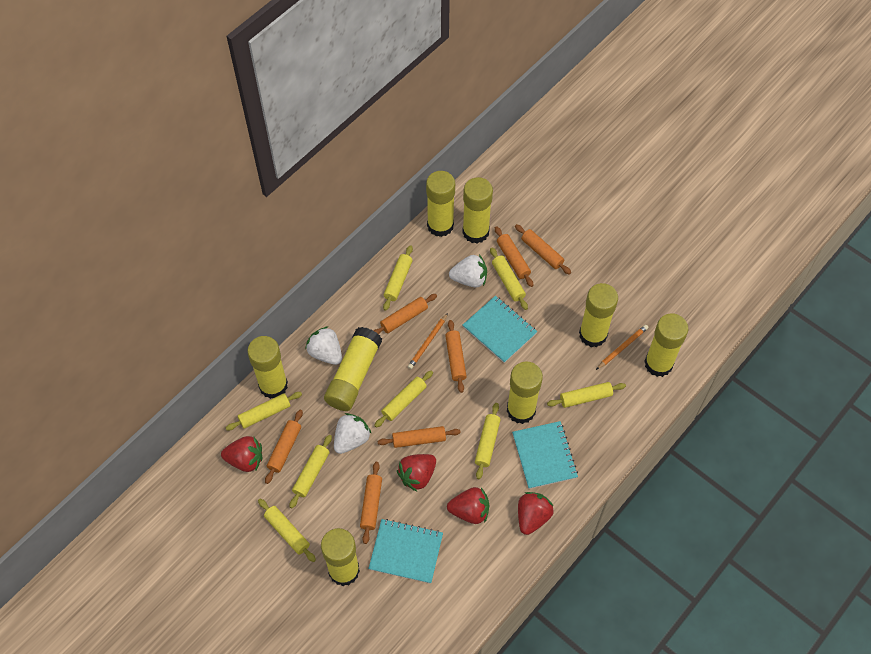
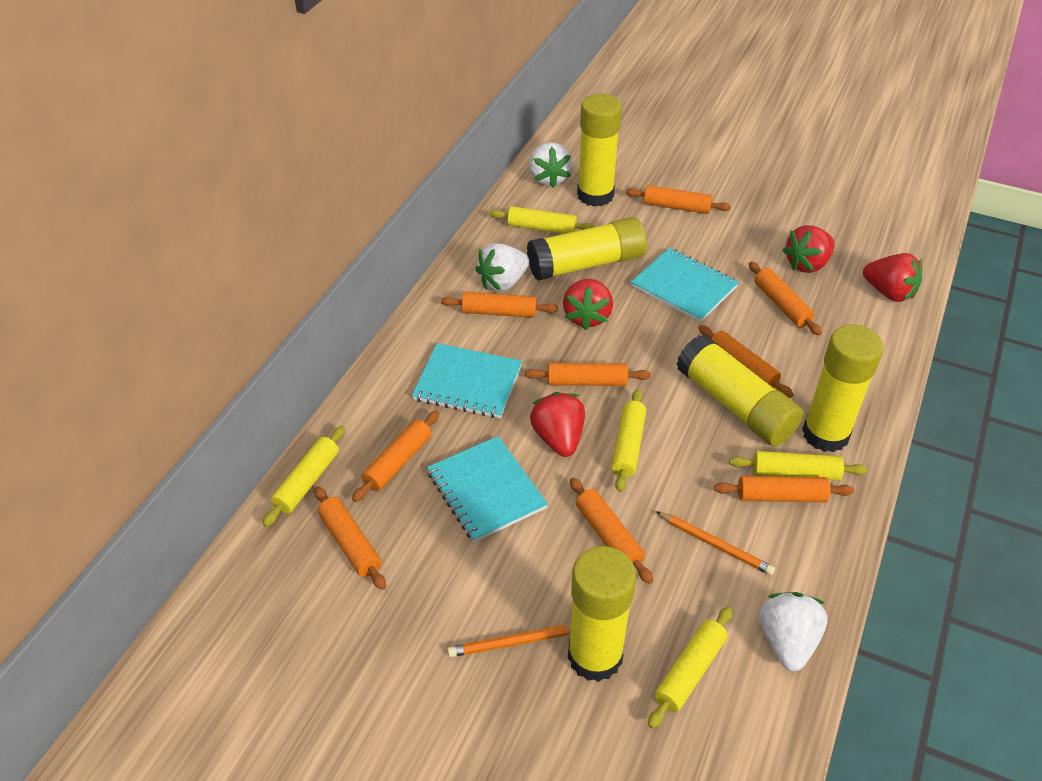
orange rolling pin: 7 -> 9
yellow glue stick: 8 -> 5
yellow rolling pin: 8 -> 5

__Task requirements__
Exclude the pictures. Write out the remaining data exactly.

__Result for this exercise__
orange rolling pin: 7 -> 9
yellow glue stick: 8 -> 5
yellow rolling pin: 8 -> 5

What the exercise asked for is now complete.